(Scene images with change listings)
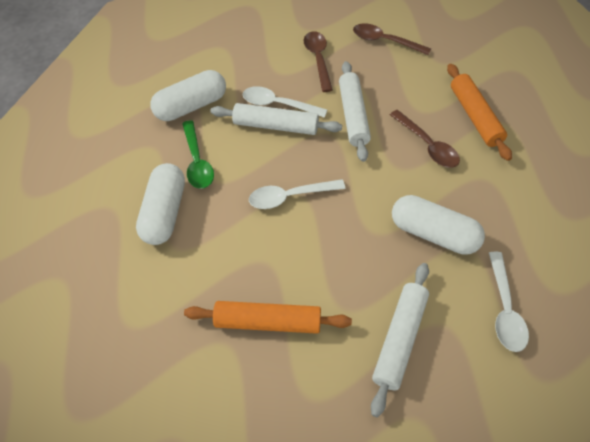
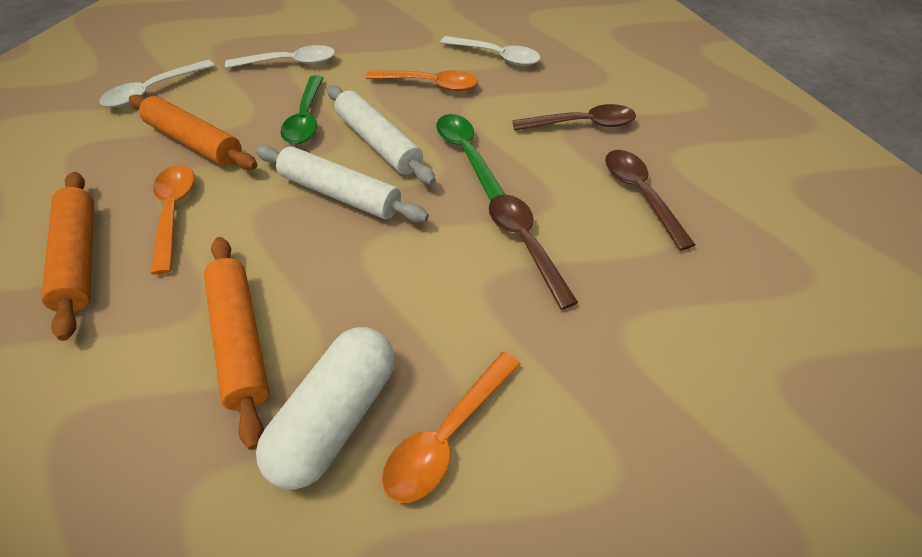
green spoon: 1 -> 2
orange rolling pin: 2 -> 3
orange spoon: 0 -> 3
white capsule: 3 -> 1
white rolling pin: 3 -> 2

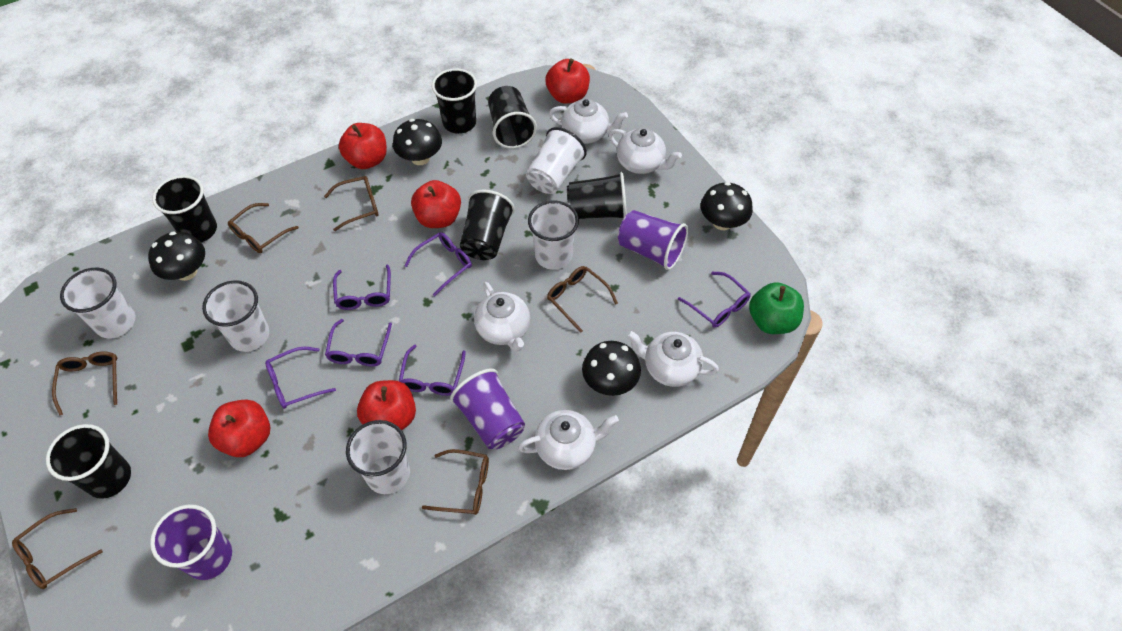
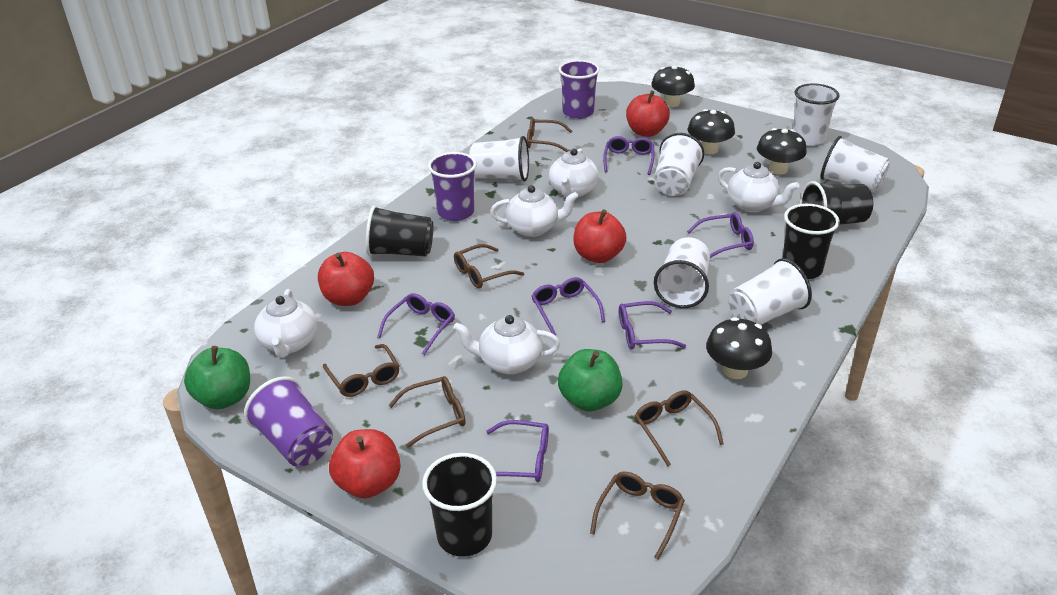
black cup: 6 -> 4
green apple: 1 -> 2
red apple: 5 -> 4
white cup: 5 -> 6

▸ **PROBLEM REQUIREMENTS**:
A copy of each line in the data above that holds the string "white" is needed.

▸ **OUTPUT OF THE TASK**:
white capsule: 3 -> 1
white rolling pin: 3 -> 2
white cup: 5 -> 6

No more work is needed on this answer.